> _Work instructions_:
Set down every entry exactly as it stands, omitting any picture.
· · · · ·
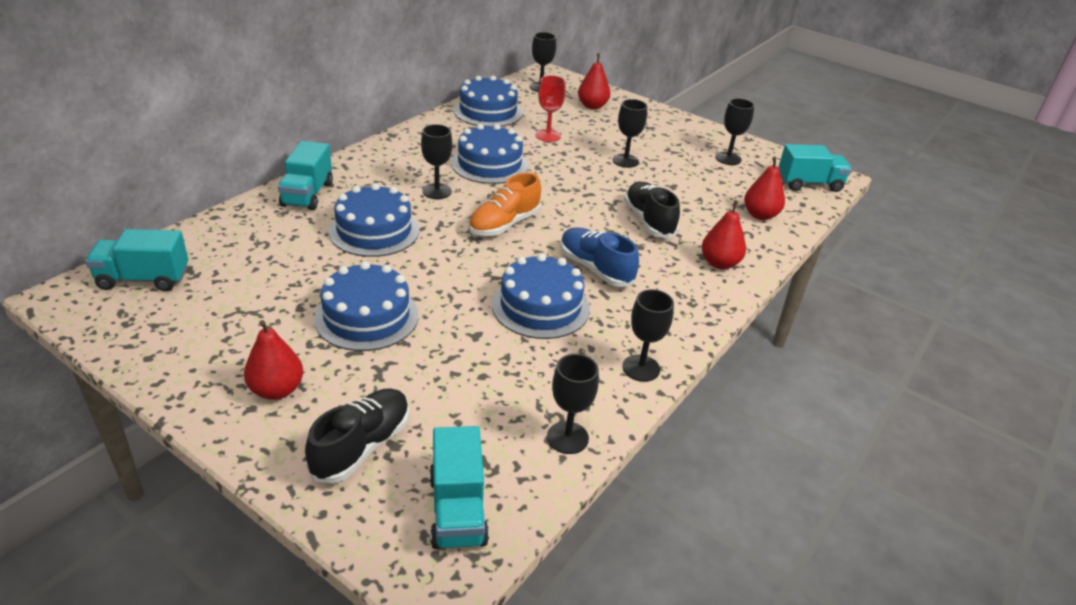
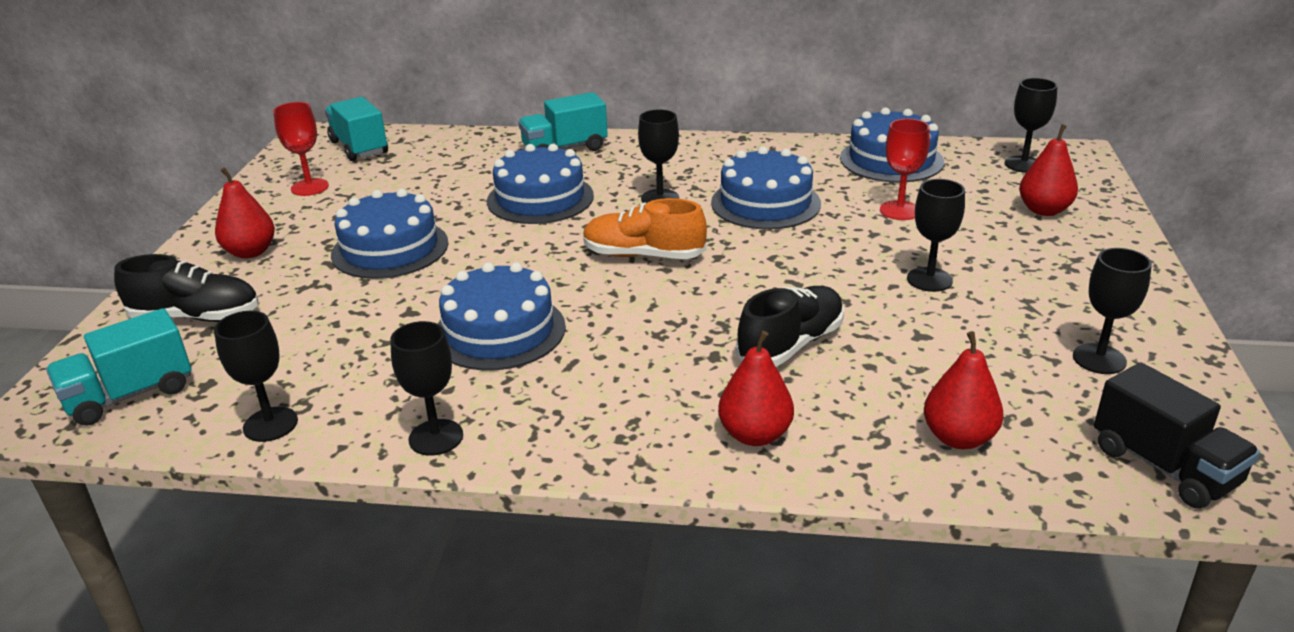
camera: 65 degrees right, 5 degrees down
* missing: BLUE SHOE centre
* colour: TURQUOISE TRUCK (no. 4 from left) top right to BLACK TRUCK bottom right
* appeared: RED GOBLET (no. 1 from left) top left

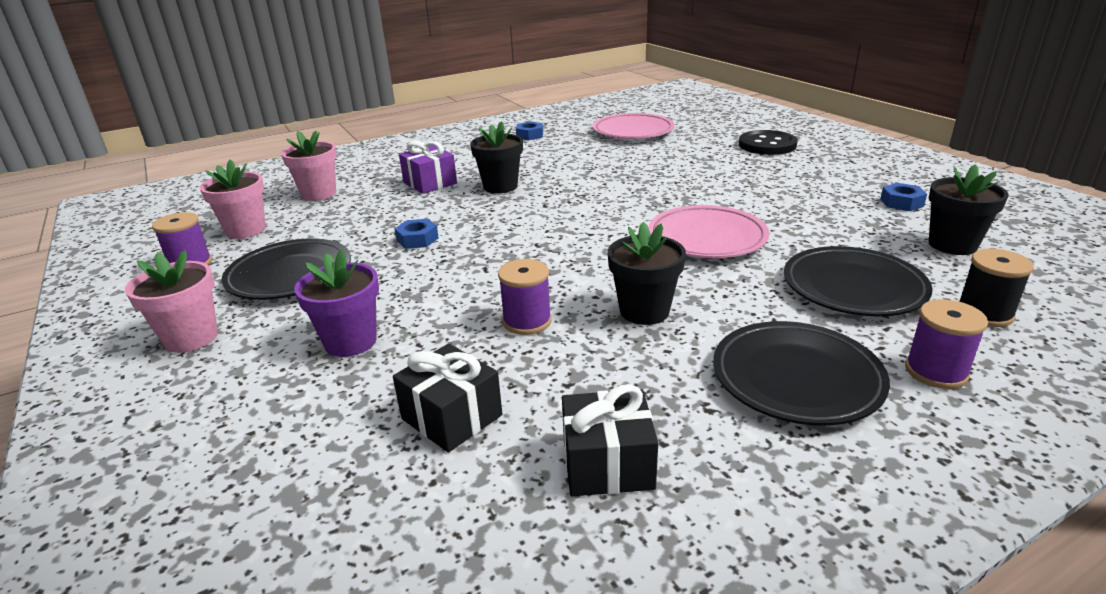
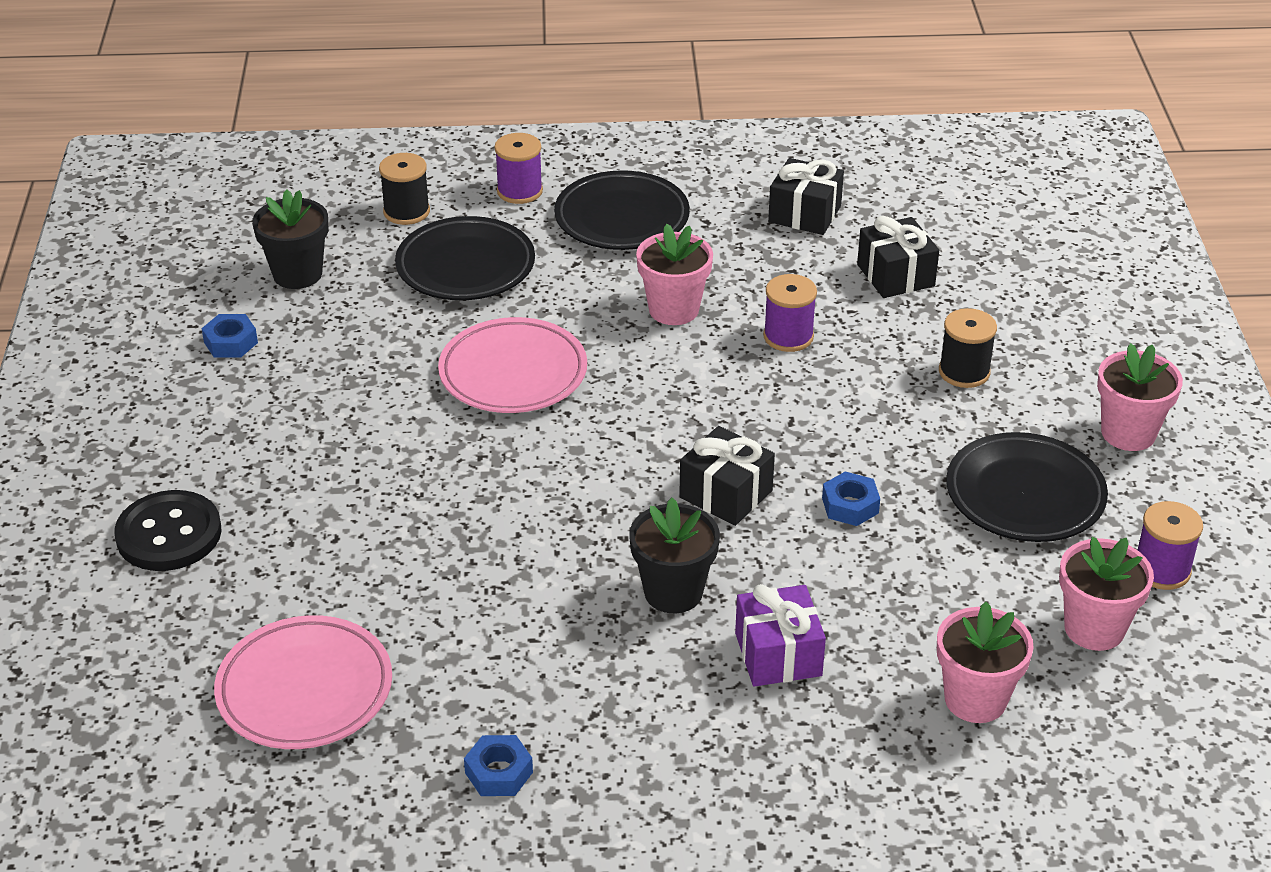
camera: 155 degrees left, 10 degrees up
* exchanged: PURPLE FLOWER POT middle left to BLACK SPOOL (no. 2 from left) middle right
* colour: BLACK FLOWER POT (no. 2 from left) centre to PINK FLOWER POT (no. 1 from left) top centre
* appeared: BLACK GIFT (no. 1 from left) centre

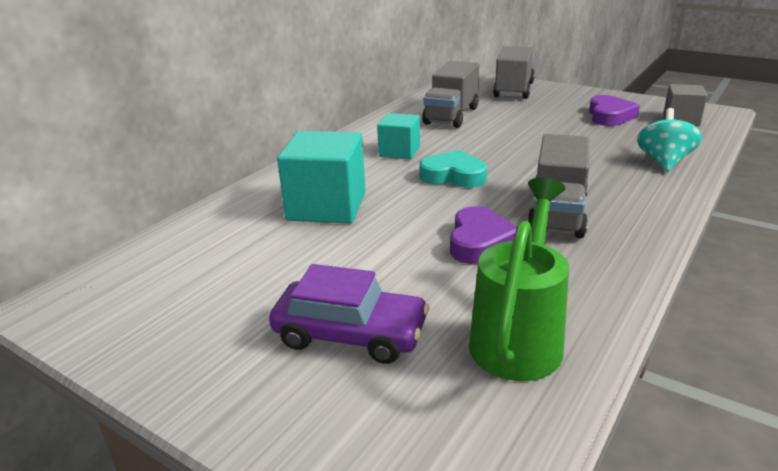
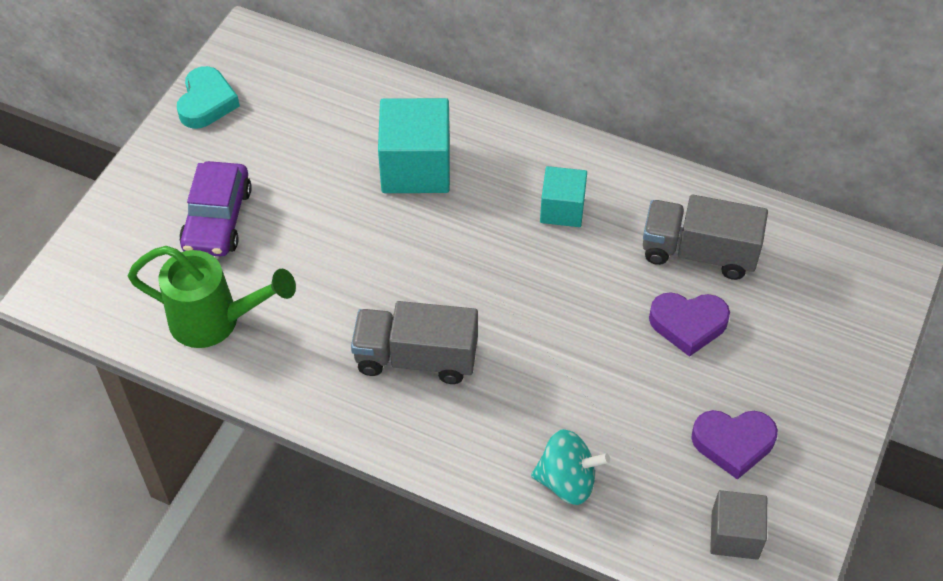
camera: 80 degrees right, 25 degrees up
* relocated: TURQUOISE HEART centre to top left
* relocated: PURPLE HEART (no. 1 from left) centre to middle right
* missing: GREY TRUCK (no. 2 from left) top centre

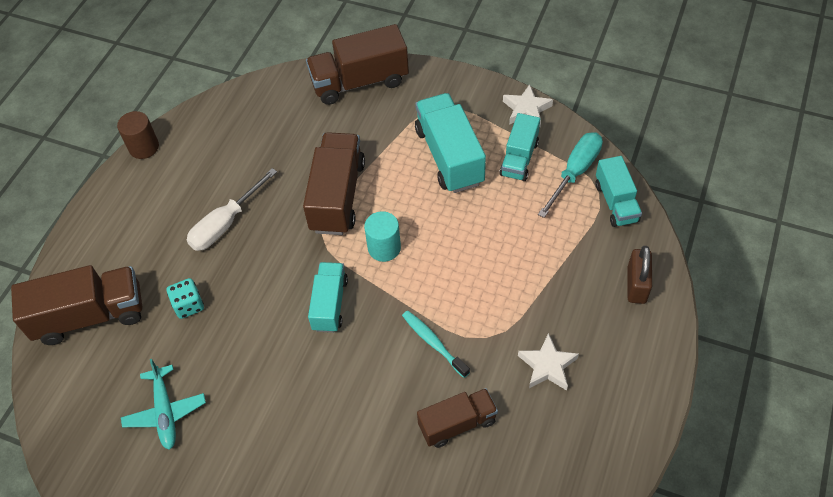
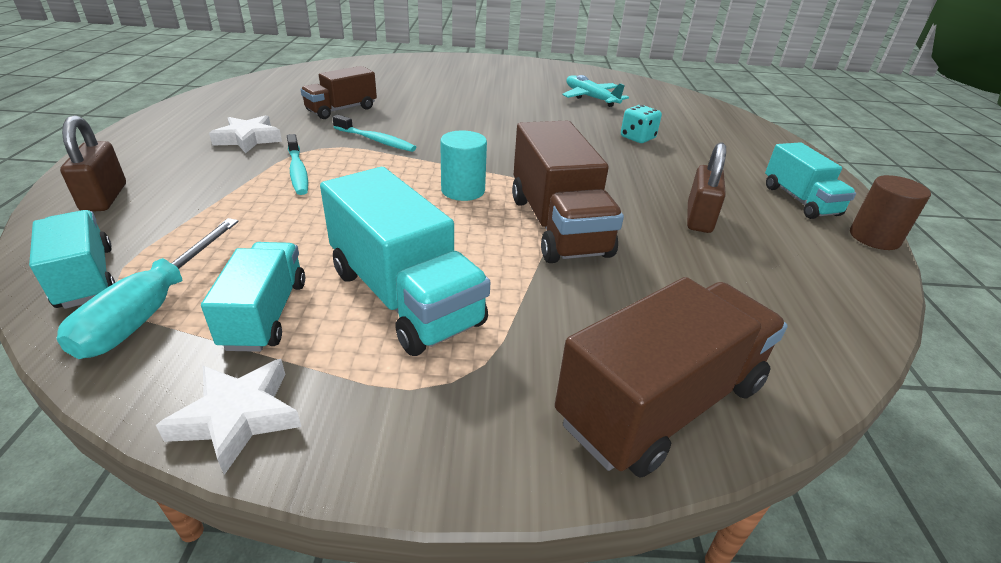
camera: 155 degrees right, 20 degrees down
* missing: BROWN TRUCK (no. 1 from left) middle left
* missing: WHITE SCREWDRIVER middle left
* relocated: TURQUOISE TRUCK (no. 1 from left in the first image) centre to TURQUOISE TRUCK (no. 4 from left) top right
* appeared: TURQUOISE TOOTHBRUSH (no. 1 from left) top left
* appeared: BROWN PADLOCK (no. 2 from left) top right

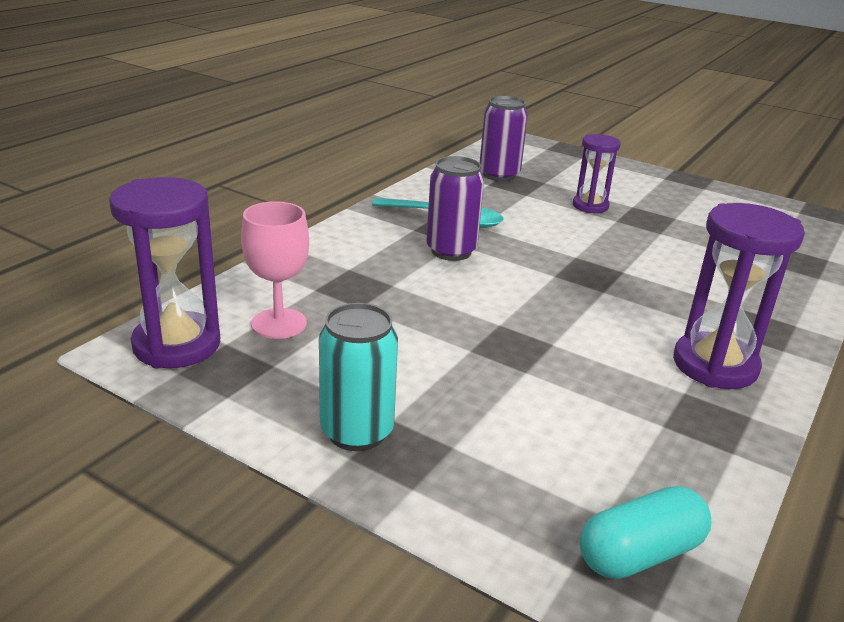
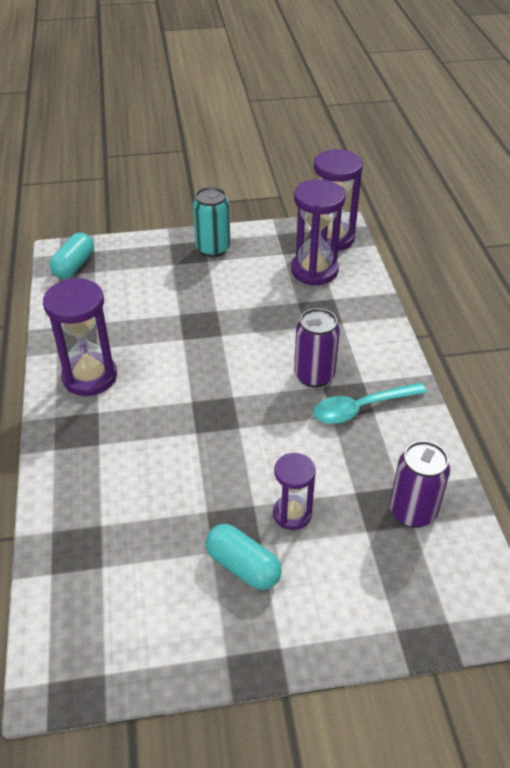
camera: 140 degrees right, 15 degrees up
* exchanged: PINK GOBLET middle left to PURPLE HOURGLASS (no. 3 from left) top centre
* appeared: TURQUOISE CAPSULE (no. 2 from left) bottom centre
· · · · ·
> _Exercise answer_:
camera: 65 degrees right, 5 degrees down
* missing: BLUE SHOE centre
* colour: TURQUOISE TRUCK (no. 4 from left) top right to BLACK TRUCK bottom right
* appeared: RED GOBLET (no. 1 from left) top left

camera: 155 degrees left, 10 degrees up
* exchanged: PURPLE FLOWER POT middle left to BLACK SPOOL (no. 2 from left) middle right
* colour: BLACK FLOWER POT (no. 2 from left) centre to PINK FLOWER POT (no. 1 from left) top centre
* appeared: BLACK GIFT (no. 1 from left) centre

camera: 80 degrees right, 25 degrees up
* relocated: TURQUOISE HEART centre to top left
* relocated: PURPLE HEART (no. 1 from left) centre to middle right
* missing: GREY TRUCK (no. 2 from left) top centre

camera: 155 degrees right, 20 degrees down
* missing: BROWN TRUCK (no. 1 from left) middle left
* missing: WHITE SCREWDRIVER middle left
* relocated: TURQUOISE TRUCK (no. 1 from left in the first image) centre to TURQUOISE TRUCK (no. 4 from left) top right
* appeared: TURQUOISE TOOTHBRUSH (no. 1 from left) top left
* appeared: BROWN PADLOCK (no. 2 from left) top right

camera: 140 degrees right, 15 degrees up
* exchanged: PINK GOBLET middle left to PURPLE HOURGLASS (no. 3 from left) top centre
* appeared: TURQUOISE CAPSULE (no. 2 from left) bottom centre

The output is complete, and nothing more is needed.